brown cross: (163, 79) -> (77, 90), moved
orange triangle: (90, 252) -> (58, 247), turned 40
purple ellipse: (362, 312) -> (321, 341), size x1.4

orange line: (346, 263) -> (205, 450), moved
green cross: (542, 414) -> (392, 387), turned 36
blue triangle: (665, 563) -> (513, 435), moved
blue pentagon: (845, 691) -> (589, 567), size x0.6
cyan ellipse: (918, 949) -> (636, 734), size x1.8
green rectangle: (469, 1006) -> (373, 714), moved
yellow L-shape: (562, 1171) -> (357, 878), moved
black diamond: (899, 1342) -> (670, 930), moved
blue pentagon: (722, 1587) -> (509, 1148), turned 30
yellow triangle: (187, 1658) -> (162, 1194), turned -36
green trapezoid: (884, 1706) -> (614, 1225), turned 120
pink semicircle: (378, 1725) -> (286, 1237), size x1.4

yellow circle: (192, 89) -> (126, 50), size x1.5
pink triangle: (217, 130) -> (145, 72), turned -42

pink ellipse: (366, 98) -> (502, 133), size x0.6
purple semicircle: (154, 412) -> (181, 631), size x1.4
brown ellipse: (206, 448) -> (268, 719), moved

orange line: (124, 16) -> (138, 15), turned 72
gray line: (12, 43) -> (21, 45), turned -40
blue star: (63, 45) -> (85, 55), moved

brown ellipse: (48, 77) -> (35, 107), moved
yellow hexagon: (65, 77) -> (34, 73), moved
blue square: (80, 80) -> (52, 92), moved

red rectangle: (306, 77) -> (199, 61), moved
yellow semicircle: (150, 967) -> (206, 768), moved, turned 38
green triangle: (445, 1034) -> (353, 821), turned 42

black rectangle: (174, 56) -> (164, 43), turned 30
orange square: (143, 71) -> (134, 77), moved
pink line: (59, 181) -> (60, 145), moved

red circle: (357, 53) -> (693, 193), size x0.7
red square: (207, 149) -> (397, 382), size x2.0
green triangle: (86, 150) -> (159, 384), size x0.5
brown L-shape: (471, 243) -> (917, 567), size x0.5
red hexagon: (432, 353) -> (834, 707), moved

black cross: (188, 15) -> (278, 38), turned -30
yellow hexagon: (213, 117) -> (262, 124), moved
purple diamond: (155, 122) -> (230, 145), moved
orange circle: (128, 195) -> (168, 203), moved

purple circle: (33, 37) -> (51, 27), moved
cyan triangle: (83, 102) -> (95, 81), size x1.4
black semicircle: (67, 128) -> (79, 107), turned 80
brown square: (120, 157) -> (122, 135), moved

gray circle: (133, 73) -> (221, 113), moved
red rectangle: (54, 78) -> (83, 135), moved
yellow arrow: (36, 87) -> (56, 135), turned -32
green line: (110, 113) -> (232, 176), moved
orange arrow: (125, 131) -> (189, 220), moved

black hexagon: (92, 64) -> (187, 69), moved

* * * * * * *

**Activity**
The exact wording of every entry above should be written out again.

**Solution**
brown cross: (163, 79) -> (77, 90), moved
orange triangle: (90, 252) -> (58, 247), turned 40
purple ellipse: (362, 312) -> (321, 341), size x1.4

orange line: (346, 263) -> (205, 450), moved
green cross: (542, 414) -> (392, 387), turned 36
blue triangle: (665, 563) -> (513, 435), moved
blue pentagon: (845, 691) -> (589, 567), size x0.6
cyan ellipse: (918, 949) -> (636, 734), size x1.8
green rectangle: (469, 1006) -> (373, 714), moved
yellow L-shape: (562, 1171) -> (357, 878), moved
black diamond: (899, 1342) -> (670, 930), moved
blue pentagon: (722, 1587) -> (509, 1148), turned 30
yellow triangle: (187, 1658) -> (162, 1194), turned -36
green trapezoid: (884, 1706) -> (614, 1225), turned 120
pink semicircle: (378, 1725) -> (286, 1237), size x1.4

yellow circle: (192, 89) -> (126, 50), size x1.5
pink triangle: (217, 130) -> (145, 72), turned -42

pink ellipse: (366, 98) -> (502, 133), size x0.6
purple semicircle: (154, 412) -> (181, 631), size x1.4
brown ellipse: (206, 448) -> (268, 719), moved

orange line: (124, 16) -> (138, 15), turned 72
gray line: (12, 43) -> (21, 45), turned -40
blue star: (63, 45) -> (85, 55), moved

brown ellipse: (48, 77) -> (35, 107), moved
yellow hexagon: (65, 77) -> (34, 73), moved
blue square: (80, 80) -> (52, 92), moved

red rectangle: (306, 77) -> (199, 61), moved
yellow semicircle: (150, 967) -> (206, 768), moved, turned 38
green triangle: (445, 1034) -> (353, 821), turned 42

black rectangle: (174, 56) -> (164, 43), turned 30
orange square: (143, 71) -> (134, 77), moved
pink line: (59, 181) -> (60, 145), moved

red circle: (357, 53) -> (693, 193), size x0.7
red square: (207, 149) -> (397, 382), size x2.0
green triangle: (86, 150) -> (159, 384), size x0.5
brown L-shape: (471, 243) -> (917, 567), size x0.5
red hexagon: (432, 353) -> (834, 707), moved

black cross: (188, 15) -> (278, 38), turned -30
yellow hexagon: (213, 117) -> (262, 124), moved
purple diamond: (155, 122) -> (230, 145), moved
orange circle: (128, 195) -> (168, 203), moved

purple circle: (33, 37) -> (51, 27), moved
cyan triangle: (83, 102) -> (95, 81), size x1.4
black semicircle: (67, 128) -> (79, 107), turned 80
brown square: (120, 157) -> (122, 135), moved

gray circle: (133, 73) -> (221, 113), moved
red rectangle: (54, 78) -> (83, 135), moved
yellow arrow: (36, 87) -> (56, 135), turned -32
green line: (110, 113) -> (232, 176), moved
orange arrow: (125, 131) -> (189, 220), moved

black hexagon: (92, 64) -> (187, 69), moved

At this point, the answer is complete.